What to do — Search the entries below for "none" and copy each matching line.

Extracted records
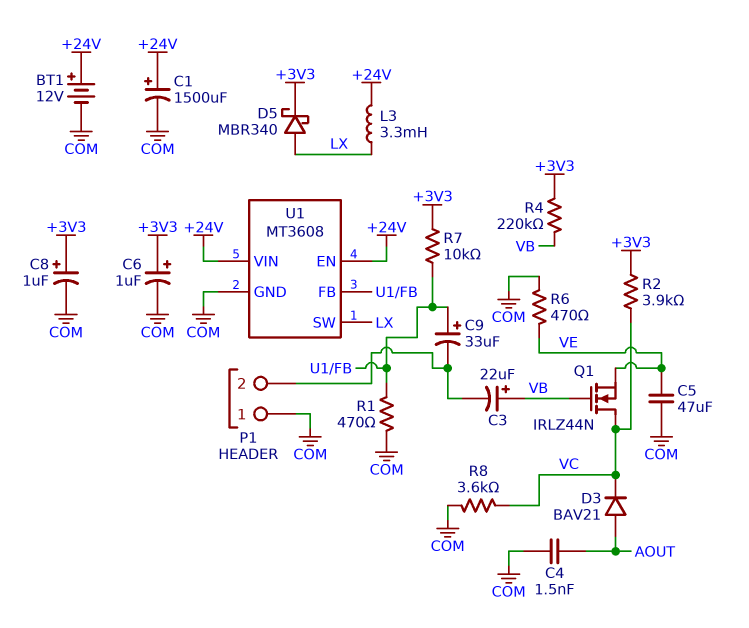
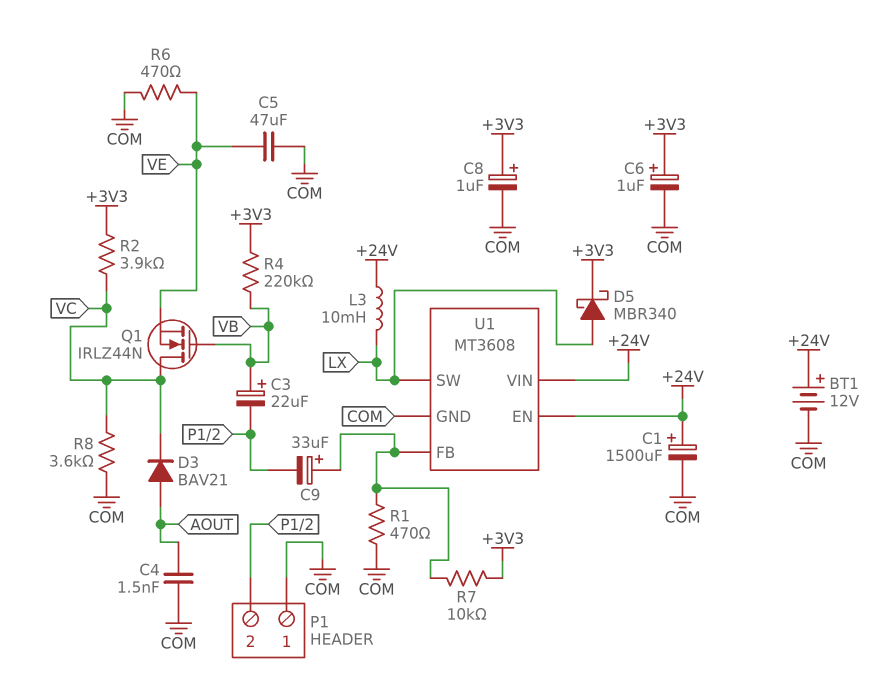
L3: 3.3mH (+24V, LX) -> 10mH (+24V, LX)

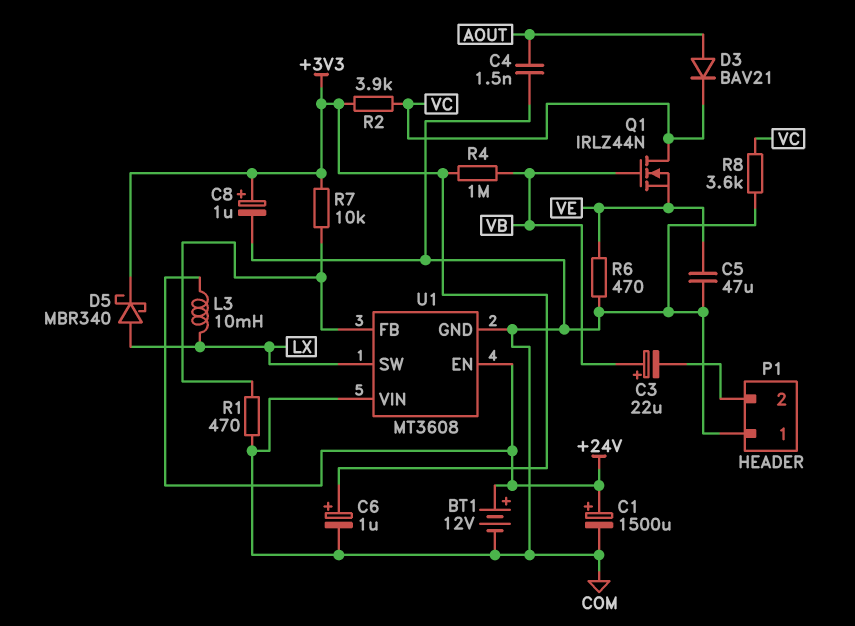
C9: 33uF (plus U1/FB, minus P1/2) -> none
R4: 220k (+3V3, VB) -> 1M (+3V3, VB)
U1 pin VIN: +24V -> COM

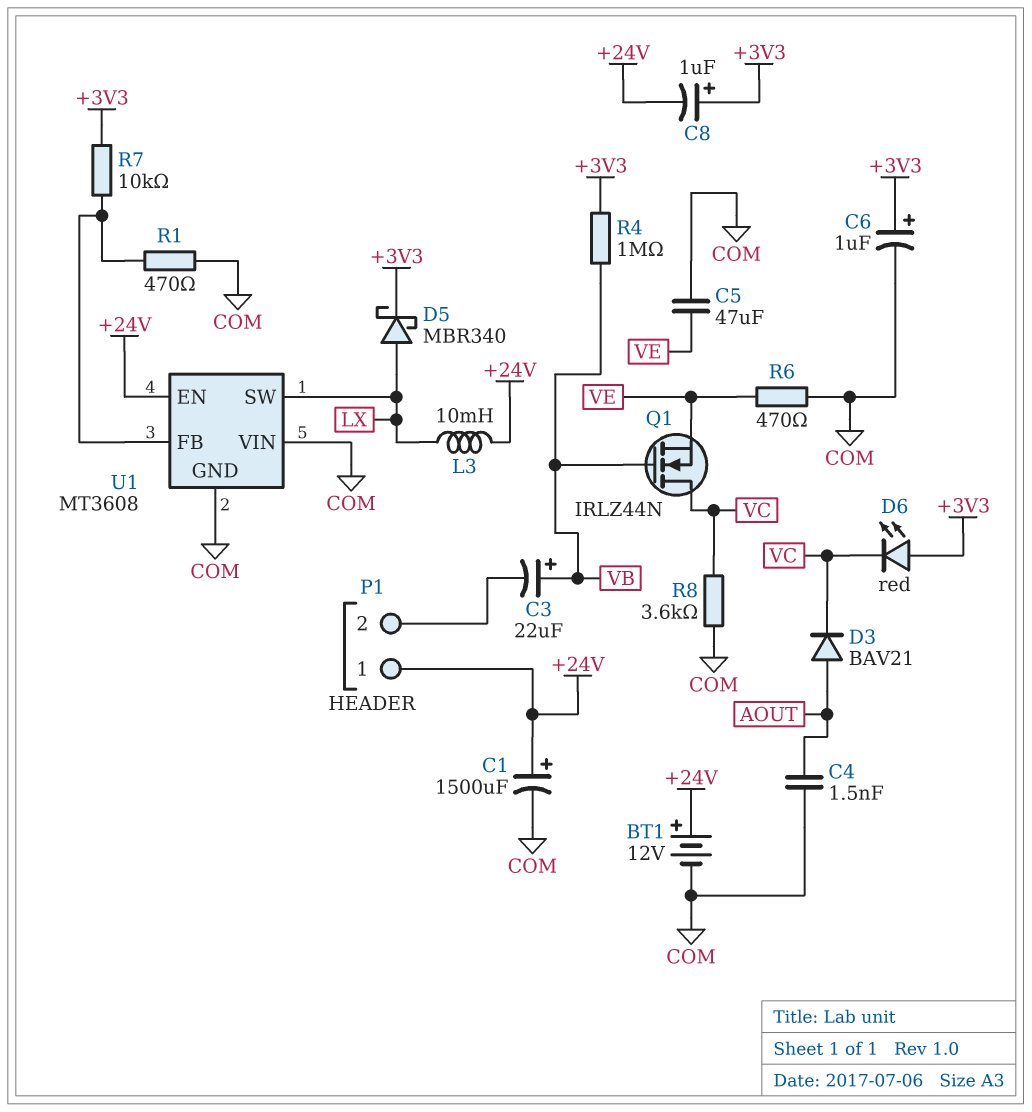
C8: 1uF (plus +3V3, minus COM) -> 1uF (plus +3V3, minus +24V)
D6: none -> LED red (A +3V3, K VC)
P1 pin 1: COM -> +24V
R2: 3.9k (+3V3, VC) -> none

Completed exercise —
C9: 33uF (plus U1/FB, minus P1/2) -> none
D6: none -> LED red (A +3V3, K VC)
R2: 3.9k (+3V3, VC) -> none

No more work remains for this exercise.